Spatial object tracking data
● ● ● ● ●

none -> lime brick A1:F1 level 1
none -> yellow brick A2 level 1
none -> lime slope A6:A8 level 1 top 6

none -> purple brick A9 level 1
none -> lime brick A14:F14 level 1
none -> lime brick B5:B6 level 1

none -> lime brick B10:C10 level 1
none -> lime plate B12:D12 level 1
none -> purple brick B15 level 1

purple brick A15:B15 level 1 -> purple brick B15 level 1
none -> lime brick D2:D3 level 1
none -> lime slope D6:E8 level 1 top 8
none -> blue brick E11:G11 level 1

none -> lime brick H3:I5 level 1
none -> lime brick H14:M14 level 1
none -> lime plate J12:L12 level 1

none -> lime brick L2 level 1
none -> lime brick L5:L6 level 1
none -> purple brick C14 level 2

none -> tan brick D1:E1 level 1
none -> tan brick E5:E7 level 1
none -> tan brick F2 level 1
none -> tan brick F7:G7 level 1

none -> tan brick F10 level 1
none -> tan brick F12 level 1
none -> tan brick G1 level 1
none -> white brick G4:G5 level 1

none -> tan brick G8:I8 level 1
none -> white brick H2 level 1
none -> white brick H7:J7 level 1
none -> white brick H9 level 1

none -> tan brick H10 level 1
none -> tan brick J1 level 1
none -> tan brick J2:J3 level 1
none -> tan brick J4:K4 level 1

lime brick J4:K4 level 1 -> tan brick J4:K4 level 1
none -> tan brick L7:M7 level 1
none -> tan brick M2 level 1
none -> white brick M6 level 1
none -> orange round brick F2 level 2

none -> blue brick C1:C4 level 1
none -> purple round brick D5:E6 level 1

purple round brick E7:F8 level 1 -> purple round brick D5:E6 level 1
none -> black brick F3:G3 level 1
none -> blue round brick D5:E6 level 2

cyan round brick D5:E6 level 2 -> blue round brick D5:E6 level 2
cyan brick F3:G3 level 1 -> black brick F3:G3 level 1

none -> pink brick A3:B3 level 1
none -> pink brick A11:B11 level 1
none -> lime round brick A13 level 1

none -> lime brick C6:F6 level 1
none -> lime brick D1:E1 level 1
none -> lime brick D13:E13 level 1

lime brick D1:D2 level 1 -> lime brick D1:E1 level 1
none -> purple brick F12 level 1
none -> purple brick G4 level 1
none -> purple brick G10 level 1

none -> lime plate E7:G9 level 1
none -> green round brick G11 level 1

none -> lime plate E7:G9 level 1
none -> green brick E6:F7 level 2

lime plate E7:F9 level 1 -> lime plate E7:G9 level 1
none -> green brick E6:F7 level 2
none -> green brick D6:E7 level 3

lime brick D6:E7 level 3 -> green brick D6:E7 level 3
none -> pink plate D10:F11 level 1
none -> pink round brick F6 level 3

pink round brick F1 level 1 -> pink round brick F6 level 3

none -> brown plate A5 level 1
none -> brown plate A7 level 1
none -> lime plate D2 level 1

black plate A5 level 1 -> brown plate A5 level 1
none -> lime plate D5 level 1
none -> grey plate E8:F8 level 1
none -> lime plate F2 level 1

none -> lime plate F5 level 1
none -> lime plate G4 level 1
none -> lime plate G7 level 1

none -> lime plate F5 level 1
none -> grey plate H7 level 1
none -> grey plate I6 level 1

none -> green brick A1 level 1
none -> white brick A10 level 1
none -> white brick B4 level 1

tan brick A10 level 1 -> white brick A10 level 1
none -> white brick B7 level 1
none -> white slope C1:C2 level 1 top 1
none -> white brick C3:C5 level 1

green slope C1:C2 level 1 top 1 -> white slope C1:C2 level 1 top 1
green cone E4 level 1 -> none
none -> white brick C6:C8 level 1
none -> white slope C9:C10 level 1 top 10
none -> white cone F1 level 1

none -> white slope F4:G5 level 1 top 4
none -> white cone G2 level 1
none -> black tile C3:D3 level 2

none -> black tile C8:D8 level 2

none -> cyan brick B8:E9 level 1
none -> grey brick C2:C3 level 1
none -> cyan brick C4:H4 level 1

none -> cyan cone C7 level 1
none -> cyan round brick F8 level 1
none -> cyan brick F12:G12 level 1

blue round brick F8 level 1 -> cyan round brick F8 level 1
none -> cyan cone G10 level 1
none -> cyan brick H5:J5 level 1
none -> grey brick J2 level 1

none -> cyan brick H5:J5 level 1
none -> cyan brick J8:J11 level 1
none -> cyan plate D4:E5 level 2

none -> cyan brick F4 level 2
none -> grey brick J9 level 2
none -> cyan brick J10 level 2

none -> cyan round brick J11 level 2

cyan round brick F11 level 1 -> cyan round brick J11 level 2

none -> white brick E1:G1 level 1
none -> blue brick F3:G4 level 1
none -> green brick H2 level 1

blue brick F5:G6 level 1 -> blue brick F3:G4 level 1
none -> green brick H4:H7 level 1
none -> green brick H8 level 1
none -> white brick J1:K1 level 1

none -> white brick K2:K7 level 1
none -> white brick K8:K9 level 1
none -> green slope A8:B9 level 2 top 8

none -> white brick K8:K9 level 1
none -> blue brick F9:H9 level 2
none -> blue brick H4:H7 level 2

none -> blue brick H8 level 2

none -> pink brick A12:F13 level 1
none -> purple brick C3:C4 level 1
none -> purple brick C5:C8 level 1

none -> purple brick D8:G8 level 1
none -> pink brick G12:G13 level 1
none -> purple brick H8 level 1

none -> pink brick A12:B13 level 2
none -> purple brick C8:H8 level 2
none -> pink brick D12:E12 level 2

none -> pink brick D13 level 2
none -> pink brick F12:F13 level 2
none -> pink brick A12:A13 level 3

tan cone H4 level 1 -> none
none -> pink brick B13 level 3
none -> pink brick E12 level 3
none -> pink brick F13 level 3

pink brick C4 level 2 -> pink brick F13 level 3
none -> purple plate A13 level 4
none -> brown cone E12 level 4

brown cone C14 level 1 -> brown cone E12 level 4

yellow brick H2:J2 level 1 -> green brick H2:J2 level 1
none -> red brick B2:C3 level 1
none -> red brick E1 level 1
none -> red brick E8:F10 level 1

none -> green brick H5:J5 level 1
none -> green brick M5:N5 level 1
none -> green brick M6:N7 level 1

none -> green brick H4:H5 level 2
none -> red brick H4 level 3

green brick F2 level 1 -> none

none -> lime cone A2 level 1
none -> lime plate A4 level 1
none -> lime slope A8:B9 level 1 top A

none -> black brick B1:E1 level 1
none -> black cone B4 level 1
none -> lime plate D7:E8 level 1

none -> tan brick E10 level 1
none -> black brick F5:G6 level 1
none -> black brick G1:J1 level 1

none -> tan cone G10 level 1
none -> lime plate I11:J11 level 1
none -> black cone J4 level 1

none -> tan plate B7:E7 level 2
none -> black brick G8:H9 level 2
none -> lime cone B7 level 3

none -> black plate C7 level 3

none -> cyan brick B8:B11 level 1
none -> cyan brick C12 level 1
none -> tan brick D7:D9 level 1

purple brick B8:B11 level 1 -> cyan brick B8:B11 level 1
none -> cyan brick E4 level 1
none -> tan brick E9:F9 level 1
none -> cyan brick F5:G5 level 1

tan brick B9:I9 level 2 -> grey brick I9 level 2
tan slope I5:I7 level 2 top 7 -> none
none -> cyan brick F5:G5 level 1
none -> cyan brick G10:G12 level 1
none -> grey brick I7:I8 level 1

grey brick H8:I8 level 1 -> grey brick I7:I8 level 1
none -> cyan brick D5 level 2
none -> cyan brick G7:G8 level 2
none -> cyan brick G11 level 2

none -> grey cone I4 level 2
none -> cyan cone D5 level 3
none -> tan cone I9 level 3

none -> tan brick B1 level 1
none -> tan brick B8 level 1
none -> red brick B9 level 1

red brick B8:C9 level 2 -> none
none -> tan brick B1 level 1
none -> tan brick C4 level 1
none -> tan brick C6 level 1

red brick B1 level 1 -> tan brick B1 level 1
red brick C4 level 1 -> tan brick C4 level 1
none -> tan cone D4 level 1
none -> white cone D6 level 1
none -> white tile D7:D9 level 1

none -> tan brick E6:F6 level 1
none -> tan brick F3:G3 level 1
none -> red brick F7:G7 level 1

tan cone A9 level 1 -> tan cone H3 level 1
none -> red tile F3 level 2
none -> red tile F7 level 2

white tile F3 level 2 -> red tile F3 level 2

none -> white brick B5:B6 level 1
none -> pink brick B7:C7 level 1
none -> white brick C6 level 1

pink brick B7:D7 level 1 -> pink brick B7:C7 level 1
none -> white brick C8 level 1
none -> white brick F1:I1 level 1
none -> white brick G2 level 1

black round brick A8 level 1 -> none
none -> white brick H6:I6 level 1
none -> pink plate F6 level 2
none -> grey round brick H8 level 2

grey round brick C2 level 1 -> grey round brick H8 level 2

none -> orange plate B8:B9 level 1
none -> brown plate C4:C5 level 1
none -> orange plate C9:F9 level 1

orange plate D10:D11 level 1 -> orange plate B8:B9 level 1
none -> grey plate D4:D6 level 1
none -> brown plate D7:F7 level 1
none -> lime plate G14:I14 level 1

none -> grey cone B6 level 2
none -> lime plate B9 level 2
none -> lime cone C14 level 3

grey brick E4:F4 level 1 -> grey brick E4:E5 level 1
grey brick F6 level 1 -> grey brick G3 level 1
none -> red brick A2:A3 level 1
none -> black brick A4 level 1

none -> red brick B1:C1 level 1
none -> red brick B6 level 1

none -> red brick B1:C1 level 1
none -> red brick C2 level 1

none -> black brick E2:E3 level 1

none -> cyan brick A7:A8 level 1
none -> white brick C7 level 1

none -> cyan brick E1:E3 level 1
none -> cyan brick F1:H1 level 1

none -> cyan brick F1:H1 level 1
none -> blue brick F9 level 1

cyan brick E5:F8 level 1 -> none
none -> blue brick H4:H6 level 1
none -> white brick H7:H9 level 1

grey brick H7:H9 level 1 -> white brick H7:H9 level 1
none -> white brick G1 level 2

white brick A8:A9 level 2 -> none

● ● ● ● ●

- [ABOUT THIS EXERCISE] Retype, exactly and in full, the lines above from the one containing "red brick C4 level 1 -> tan brick C4 level 1" through the one containing "none -> grey round brick H8 level 2".

- [TASK OUTPUT]
red brick C4 level 1 -> tan brick C4 level 1
none -> tan cone D4 level 1
none -> white cone D6 level 1
none -> white tile D7:D9 level 1

none -> tan brick E6:F6 level 1
none -> tan brick F3:G3 level 1
none -> red brick F7:G7 level 1

tan cone A9 level 1 -> tan cone H3 level 1
none -> red tile F3 level 2
none -> red tile F7 level 2

white tile F3 level 2 -> red tile F3 level 2

none -> white brick B5:B6 level 1
none -> pink brick B7:C7 level 1
none -> white brick C6 level 1

pink brick B7:D7 level 1 -> pink brick B7:C7 level 1
none -> white brick C8 level 1
none -> white brick F1:I1 level 1
none -> white brick G2 level 1

black round brick A8 level 1 -> none
none -> white brick H6:I6 level 1
none -> pink plate F6 level 2
none -> grey round brick H8 level 2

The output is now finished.